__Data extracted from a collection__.
[Start of section]

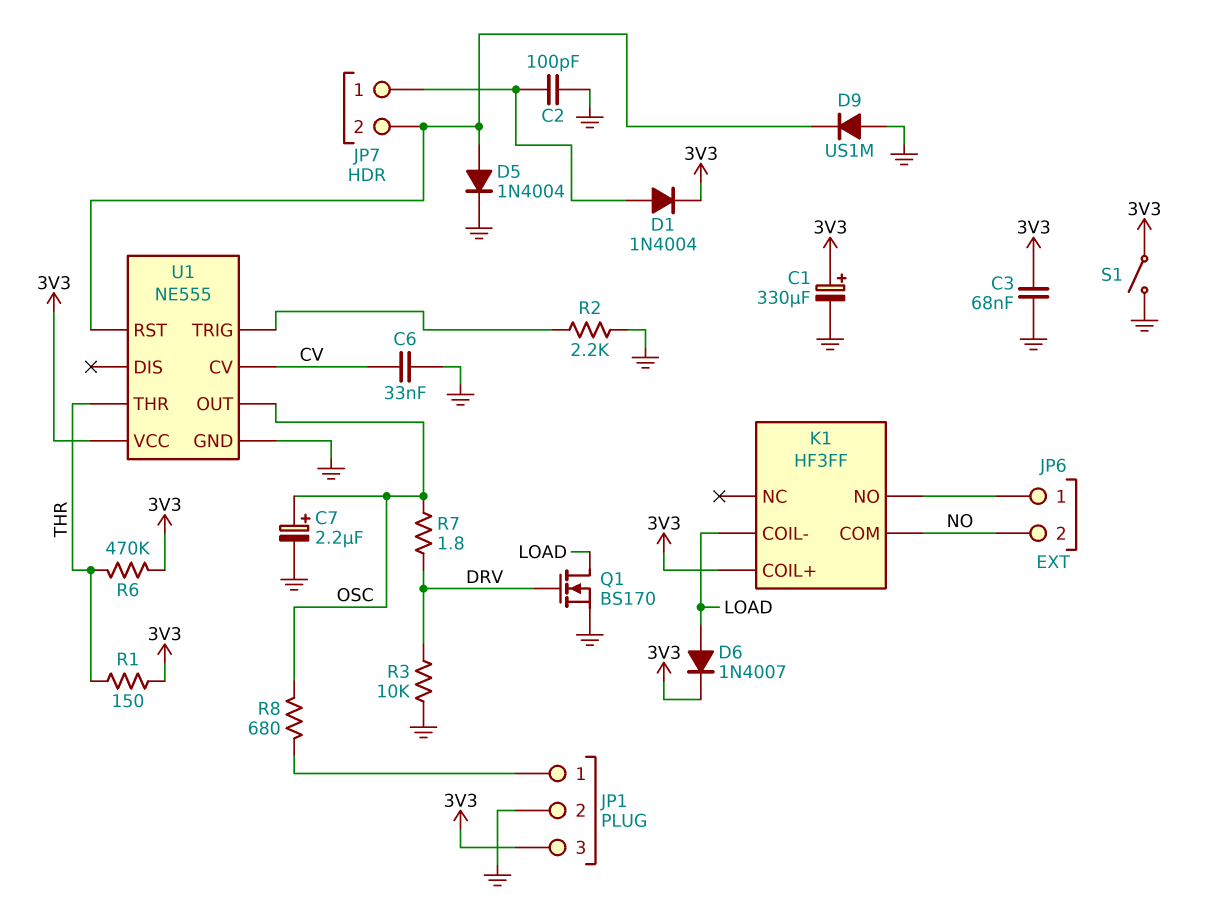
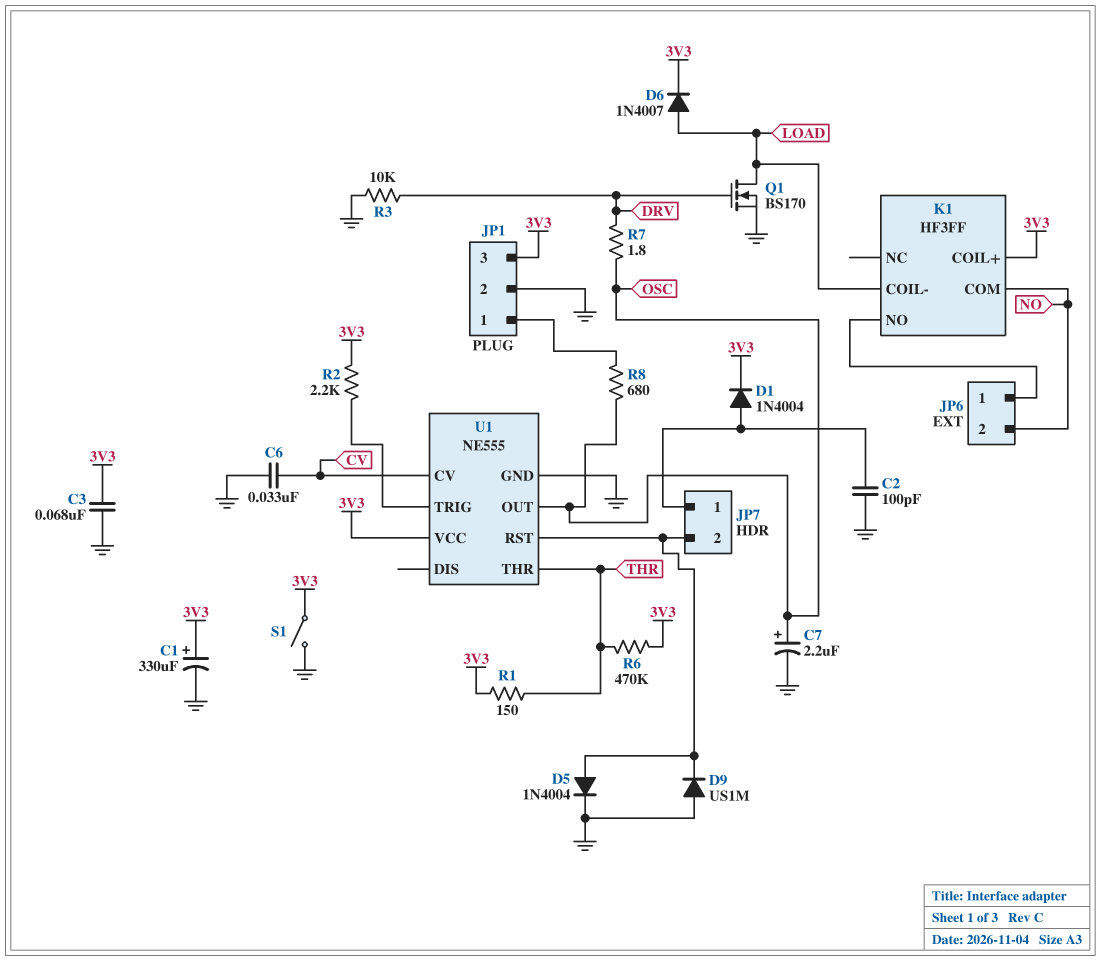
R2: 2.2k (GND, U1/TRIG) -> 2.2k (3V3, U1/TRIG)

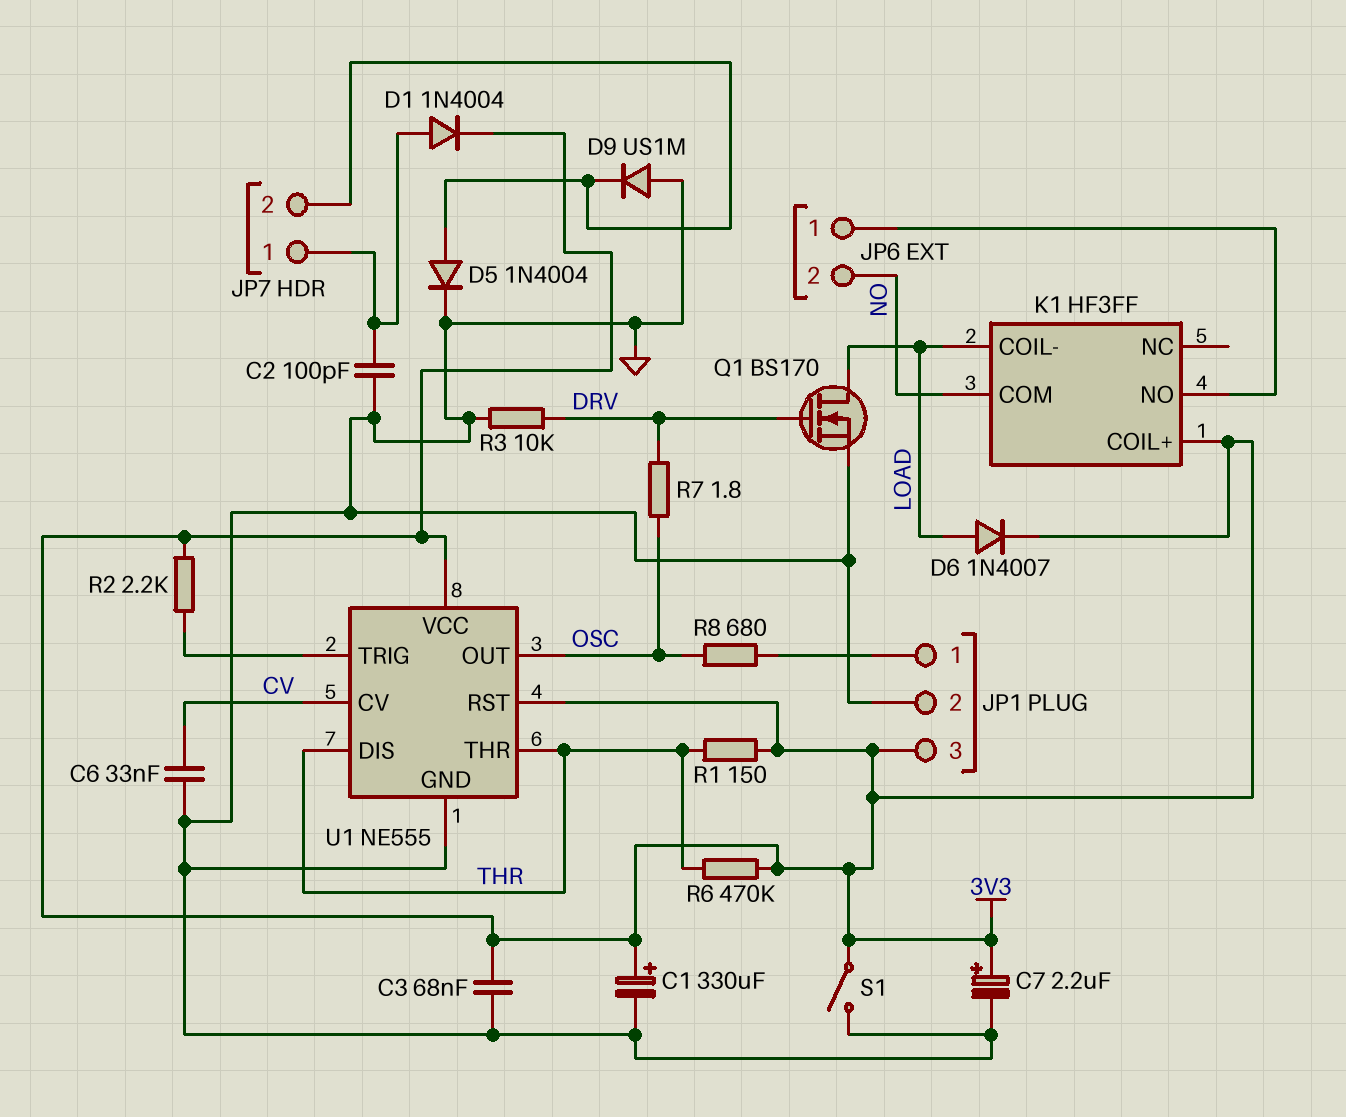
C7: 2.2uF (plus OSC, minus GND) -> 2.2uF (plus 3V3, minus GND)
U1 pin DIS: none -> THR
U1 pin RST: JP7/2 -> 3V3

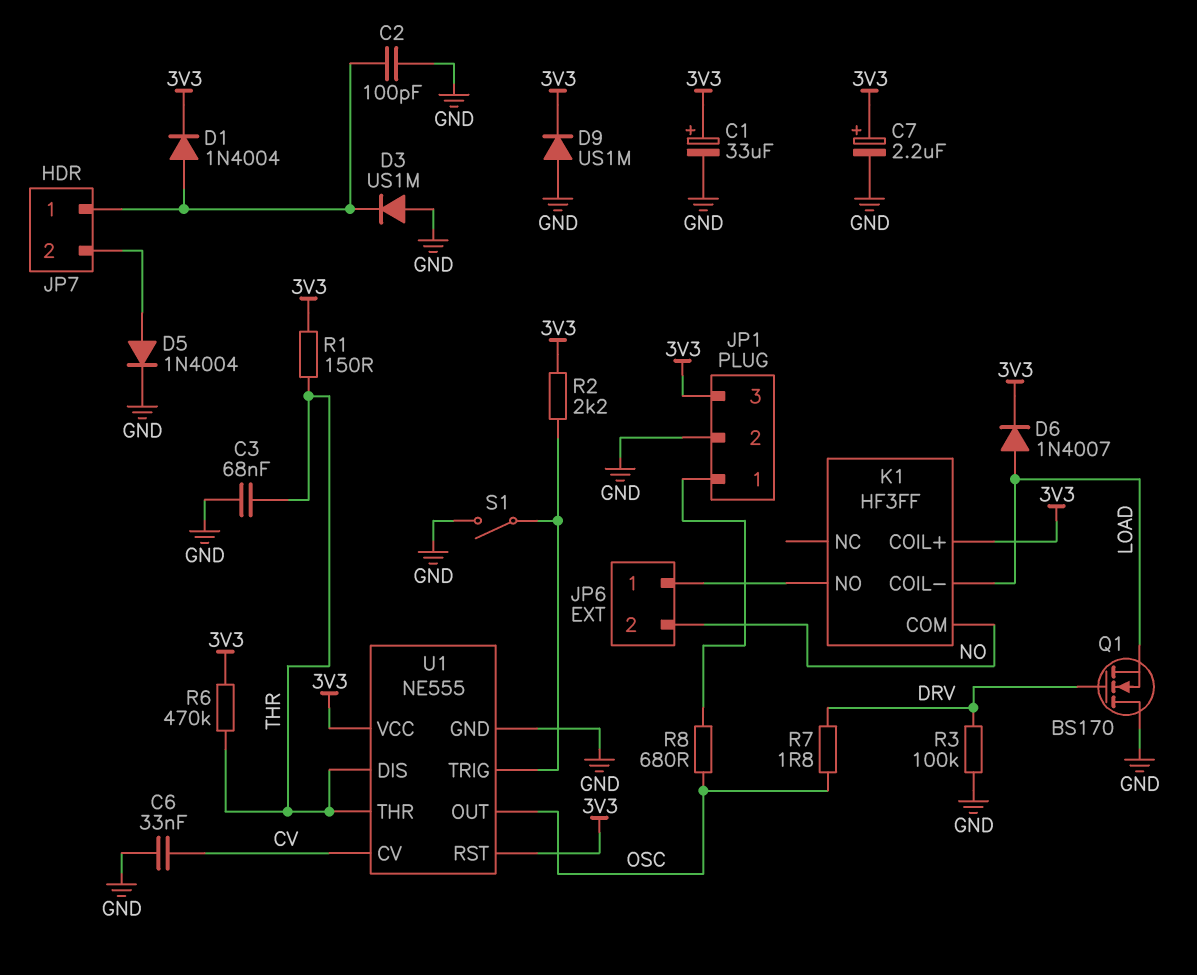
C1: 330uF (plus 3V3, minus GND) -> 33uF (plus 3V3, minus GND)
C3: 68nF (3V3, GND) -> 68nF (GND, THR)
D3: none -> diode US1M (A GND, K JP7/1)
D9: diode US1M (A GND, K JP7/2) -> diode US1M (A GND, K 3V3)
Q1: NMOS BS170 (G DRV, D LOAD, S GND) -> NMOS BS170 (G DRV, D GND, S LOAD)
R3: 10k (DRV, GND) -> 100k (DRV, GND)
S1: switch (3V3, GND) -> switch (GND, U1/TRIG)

[End of section]

__To do__.
Select every line of the records holding the string "TRIG".

__Reply__.
R2: 2.2k (GND, U1/TRIG) -> 2.2k (3V3, U1/TRIG)
S1: switch (3V3, GND) -> switch (GND, U1/TRIG)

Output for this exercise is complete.